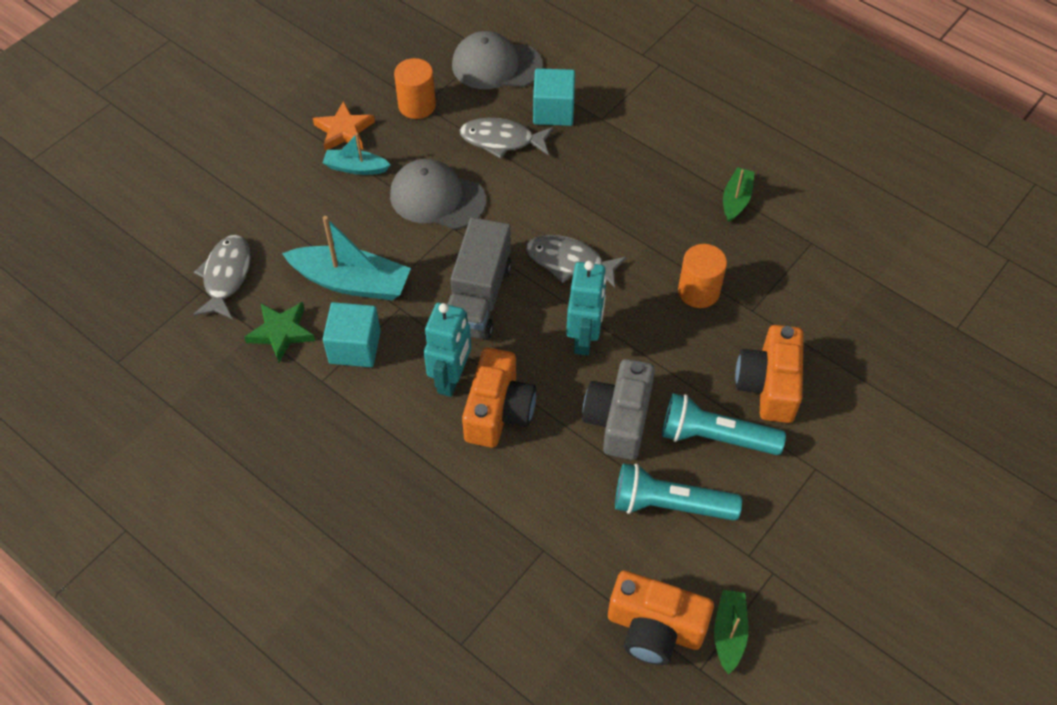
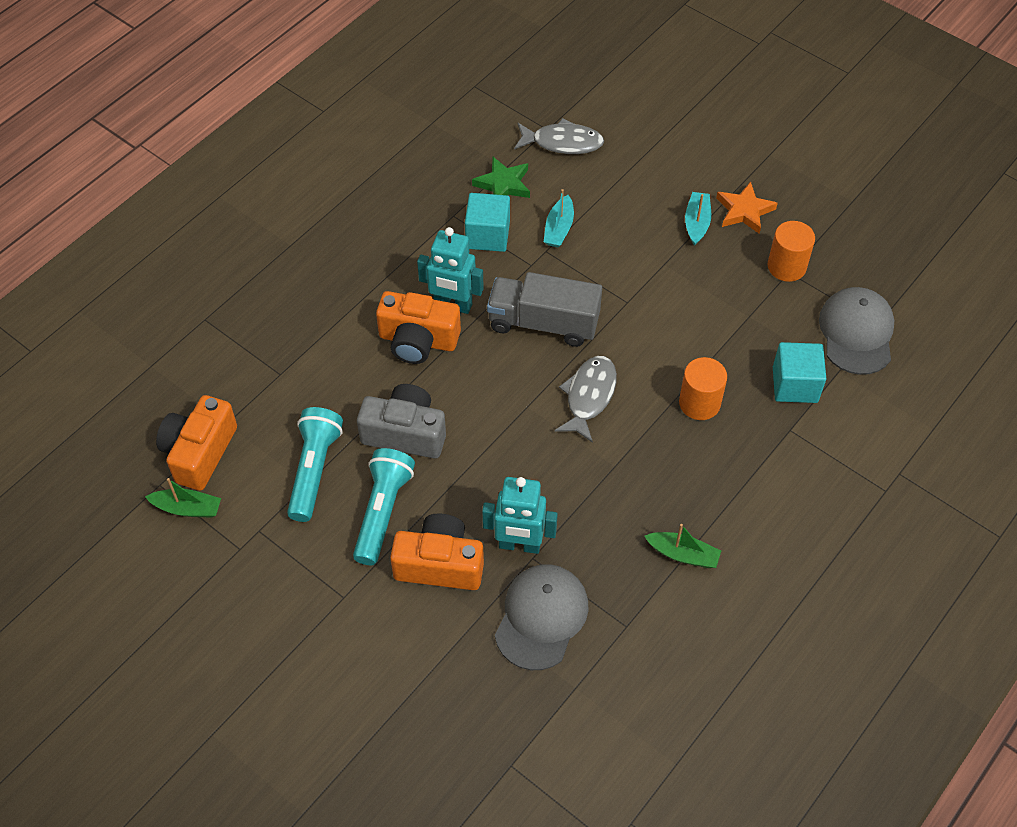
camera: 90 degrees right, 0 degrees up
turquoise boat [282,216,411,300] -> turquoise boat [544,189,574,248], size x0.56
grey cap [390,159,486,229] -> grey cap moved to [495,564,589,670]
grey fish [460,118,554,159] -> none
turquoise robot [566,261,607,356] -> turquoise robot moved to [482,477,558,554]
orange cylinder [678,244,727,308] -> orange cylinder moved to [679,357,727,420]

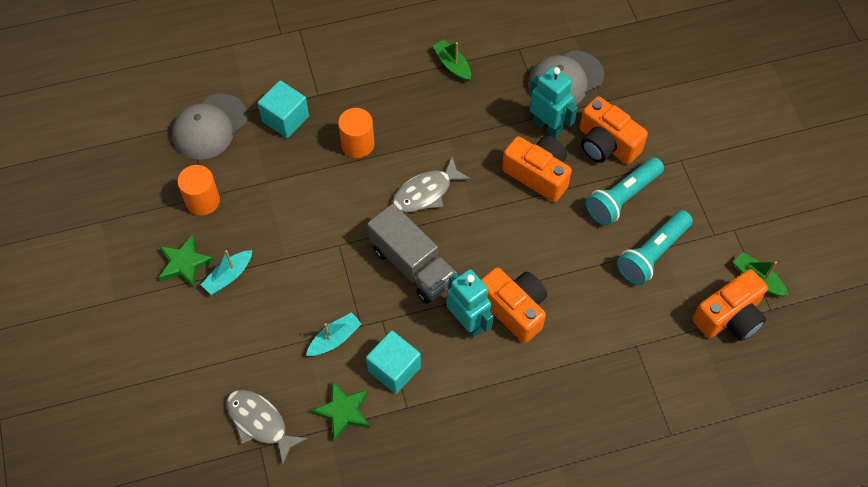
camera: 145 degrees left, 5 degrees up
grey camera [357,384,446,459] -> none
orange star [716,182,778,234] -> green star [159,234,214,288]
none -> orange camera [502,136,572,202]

TASK TO COMPLETE: Your copy should hold every record word for word and none of the pictures.

FINAL ANSWER:
camera: 90 degrees right, 0 degrees up
turquoise boat [282,216,411,300] -> turquoise boat [544,189,574,248], size x0.56
grey cap [390,159,486,229] -> grey cap moved to [495,564,589,670]
grey fish [460,118,554,159] -> none
turquoise robot [566,261,607,356] -> turquoise robot moved to [482,477,558,554]
orange cylinder [678,244,727,308] -> orange cylinder moved to [679,357,727,420]

camera: 145 degrees left, 5 degrees up
grey camera [357,384,446,459] -> none
orange star [716,182,778,234] -> green star [159,234,214,288]
none -> orange camera [502,136,572,202]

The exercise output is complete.